§ **Exercise directions**
Beginning at the line containing "camera: 60 degrees right, 0 degrees up", output every line to the end of the data below exactly as it appears.
•••
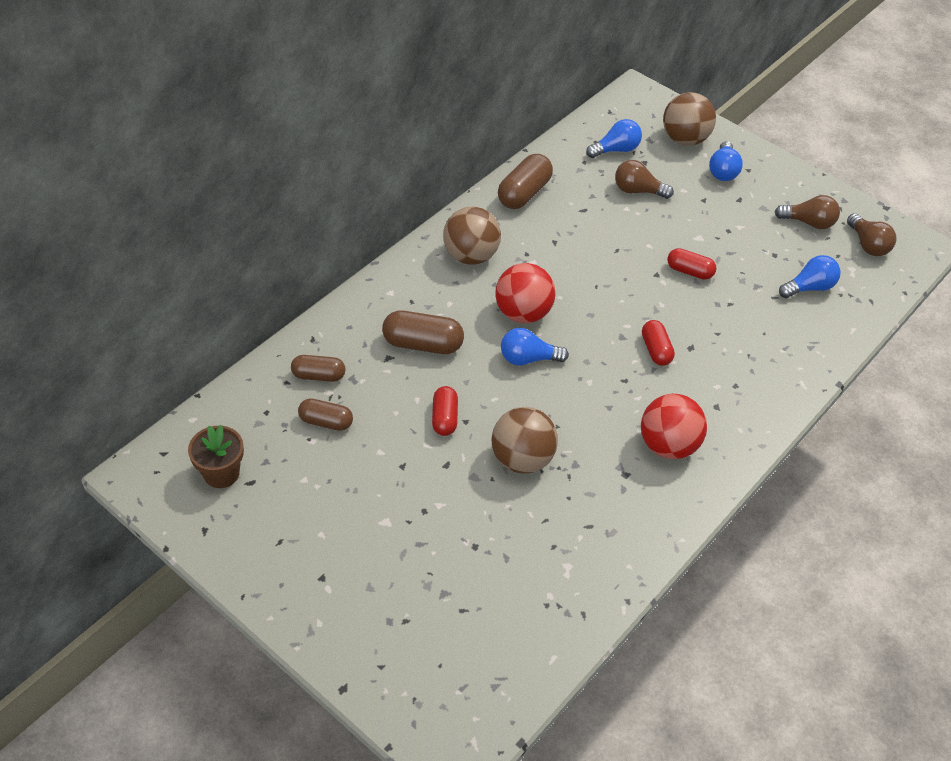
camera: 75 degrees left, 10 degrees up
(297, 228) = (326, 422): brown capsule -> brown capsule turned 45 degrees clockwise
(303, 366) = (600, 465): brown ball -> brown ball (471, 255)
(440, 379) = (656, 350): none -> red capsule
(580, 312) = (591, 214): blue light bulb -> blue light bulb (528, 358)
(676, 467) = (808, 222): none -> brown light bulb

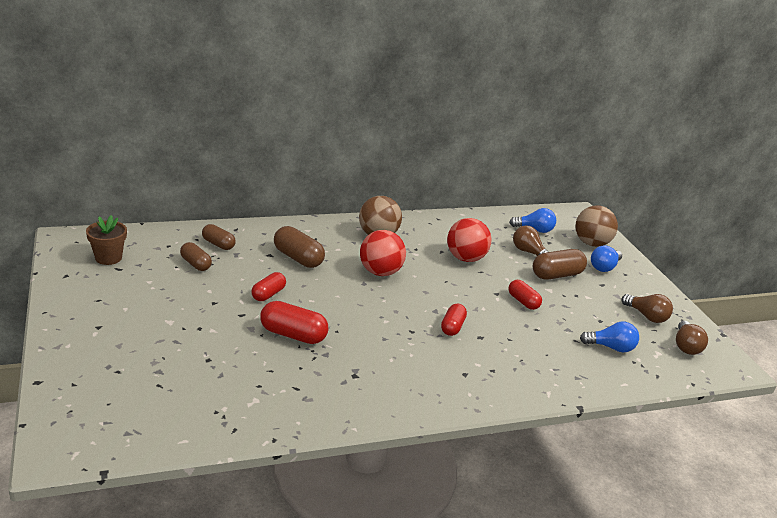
camera: 30 degrees right, 20 degrees down
(522, 459) = (293, 335): brown ball -> red capsule
(524, 193) = (447, 224): brown capsule -> brown capsule (557, 275)
(528, 358) = (357, 293): blue light bulb -> none
(668, 445) = (404, 376): red ball -> red ball (465, 258)

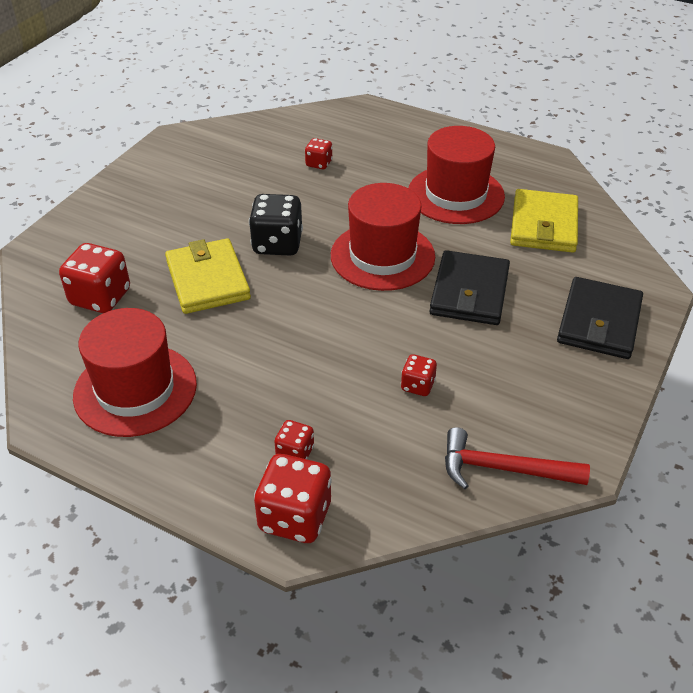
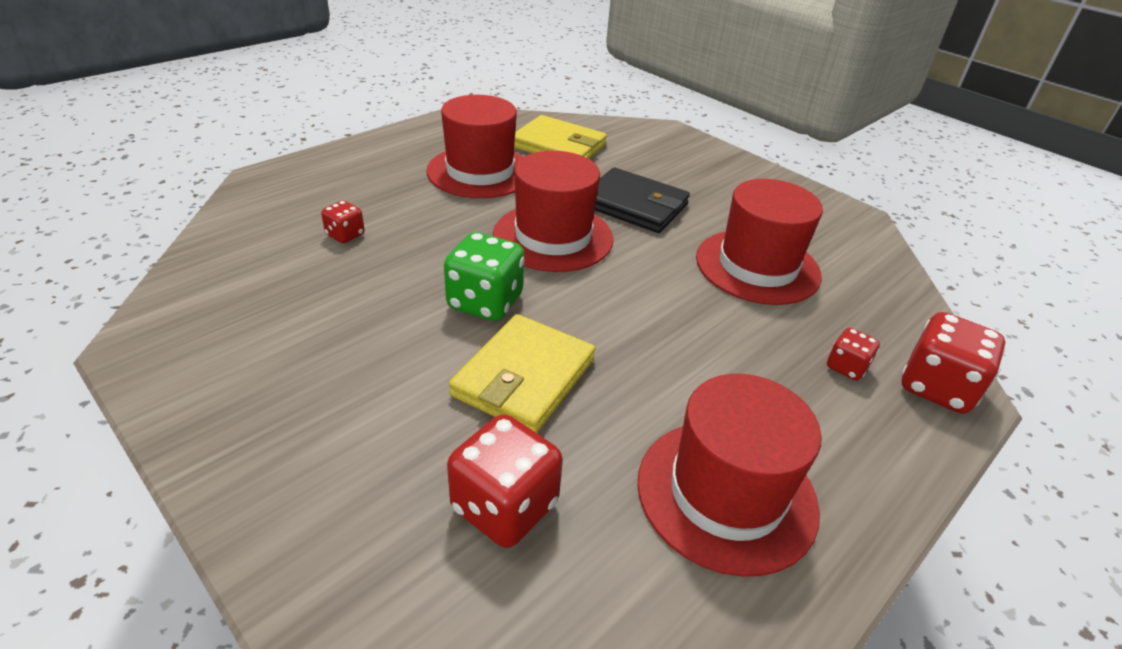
camera: 75 degrees left, 5 degrees down
(208, 280) = (524, 377): yellow wallet -> yellow wallet turned 60 degrees counterclockwise
(277, 244) = (485, 302): black dice -> green dice
(417, 385) = (757, 266): red dice -> red hat
(503, 468) = (864, 251): red hammer -> none
(599, 322) = (697, 161): black wallet -> none

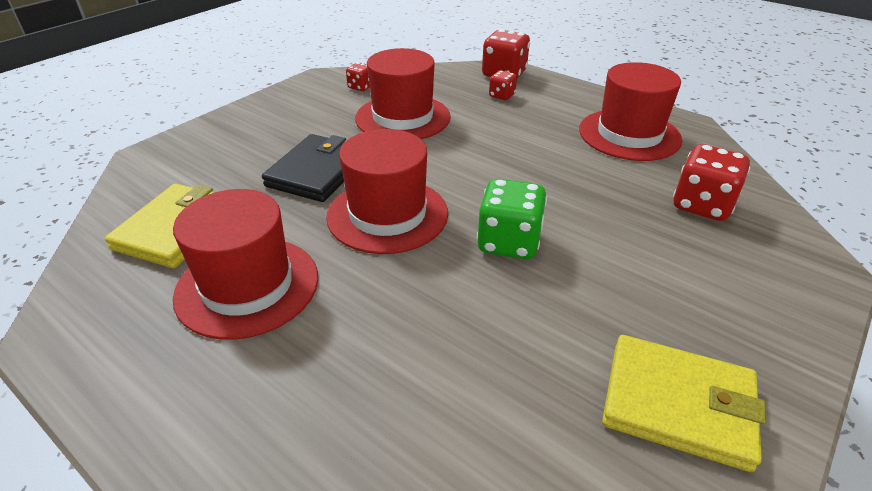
camera: 95 degrees left, 0 degrees up
(345, 235) = (430, 379): red dice -> red dice (361, 87)
(524, 377) = (588, 210): yellow wallet -> yellow wallet (678, 404)

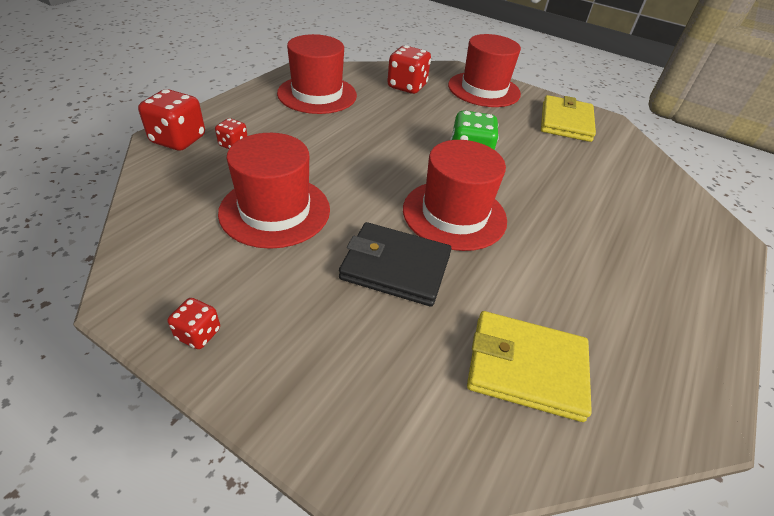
camera: 100 degrees left, 5 degrees up
(247, 286) = (574, 288): red hat -> red hat (484, 89)
(361, 87) = (179, 251): red dice -> red dice (198, 334)

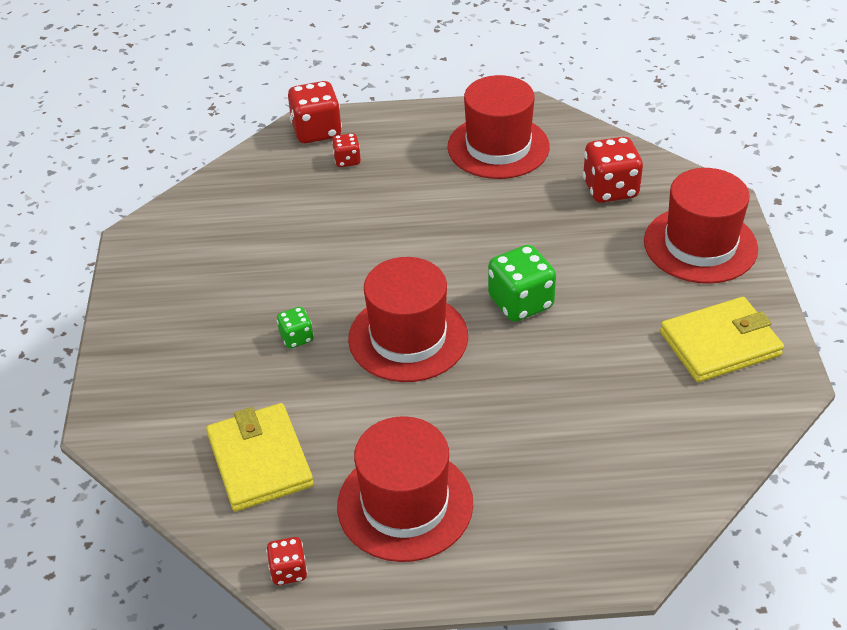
camera: 60 degrees right, 0 degrees up
(198, 334) = (139, 285): red dice -> red dice (289, 571)
(275, 210) = (290, 237): red hat -> red hat (405, 504)
(395, 267) = (296, 338): black wallet -> green dice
•••
§ **Final answer**
camera: 60 degrees right, 0 degrees up
(198, 334) = (139, 285): red dice -> red dice (289, 571)
(275, 210) = (290, 237): red hat -> red hat (405, 504)
(395, 267) = (296, 338): black wallet -> green dice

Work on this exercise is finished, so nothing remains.